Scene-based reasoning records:
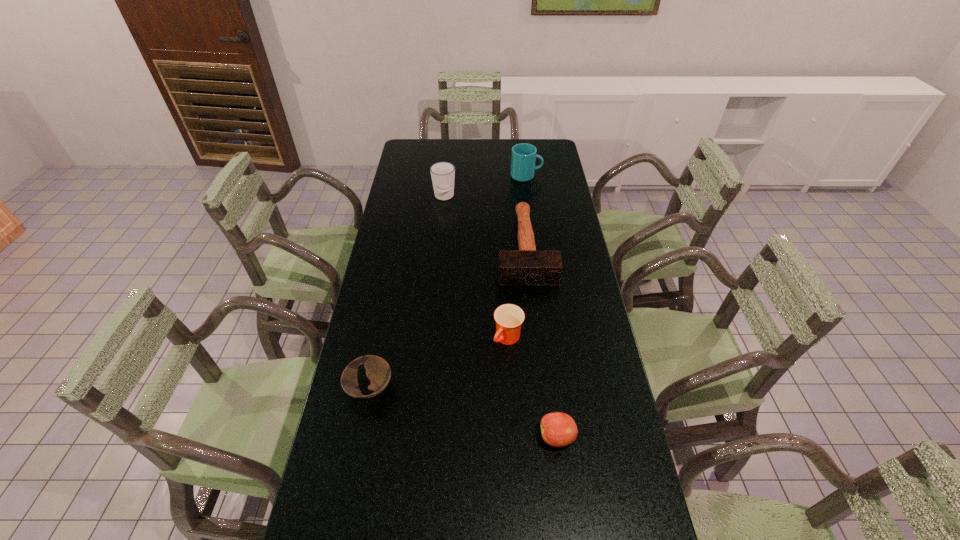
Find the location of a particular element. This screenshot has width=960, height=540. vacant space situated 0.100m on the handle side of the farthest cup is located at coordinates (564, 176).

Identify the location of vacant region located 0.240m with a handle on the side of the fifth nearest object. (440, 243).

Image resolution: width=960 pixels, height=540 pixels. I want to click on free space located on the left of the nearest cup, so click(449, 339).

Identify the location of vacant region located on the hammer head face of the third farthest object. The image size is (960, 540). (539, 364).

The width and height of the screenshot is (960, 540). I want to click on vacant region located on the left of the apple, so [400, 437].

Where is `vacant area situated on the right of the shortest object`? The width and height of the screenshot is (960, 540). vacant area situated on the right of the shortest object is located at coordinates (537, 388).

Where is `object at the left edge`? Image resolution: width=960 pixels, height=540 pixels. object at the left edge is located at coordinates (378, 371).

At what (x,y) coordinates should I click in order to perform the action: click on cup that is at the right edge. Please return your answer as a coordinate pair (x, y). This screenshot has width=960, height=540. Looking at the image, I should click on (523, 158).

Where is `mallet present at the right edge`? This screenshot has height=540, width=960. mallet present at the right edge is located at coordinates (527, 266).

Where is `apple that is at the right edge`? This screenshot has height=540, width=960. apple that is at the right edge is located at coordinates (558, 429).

---

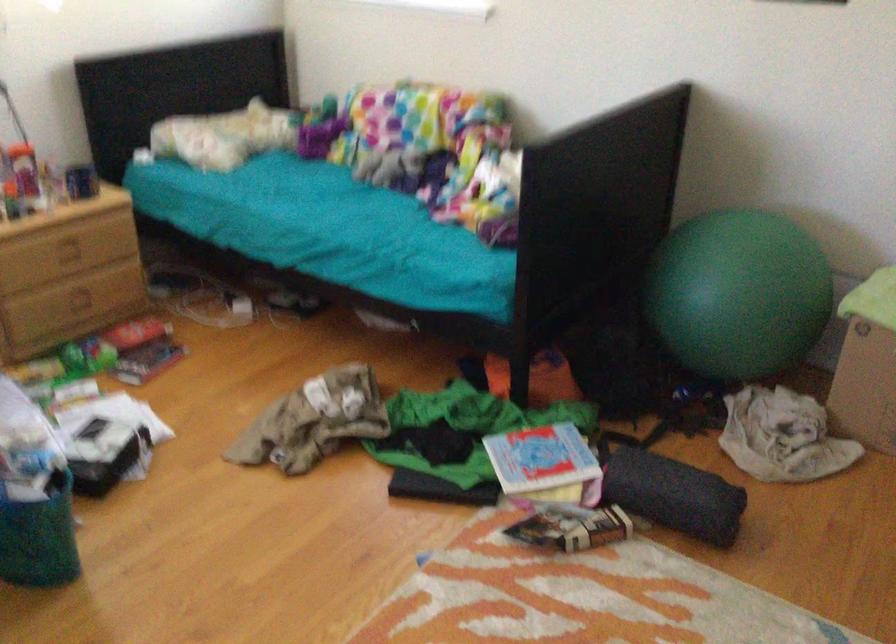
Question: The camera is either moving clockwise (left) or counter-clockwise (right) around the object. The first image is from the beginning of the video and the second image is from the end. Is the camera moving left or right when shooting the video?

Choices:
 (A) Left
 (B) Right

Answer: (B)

*SHORT PROBLEM*:
Pick out every line of the material above that contains the string "resolution", treating case as significant, and copy each of those lines.

*SOLUTION TO THIS TASK*:
Image resolution: width=960 pixels, height=540 pixels. I want to click on free space located on the left of the nearest cup, so click(449, 339).
Where is `object at the left edge`? Image resolution: width=960 pixels, height=540 pixels. object at the left edge is located at coordinates (378, 371).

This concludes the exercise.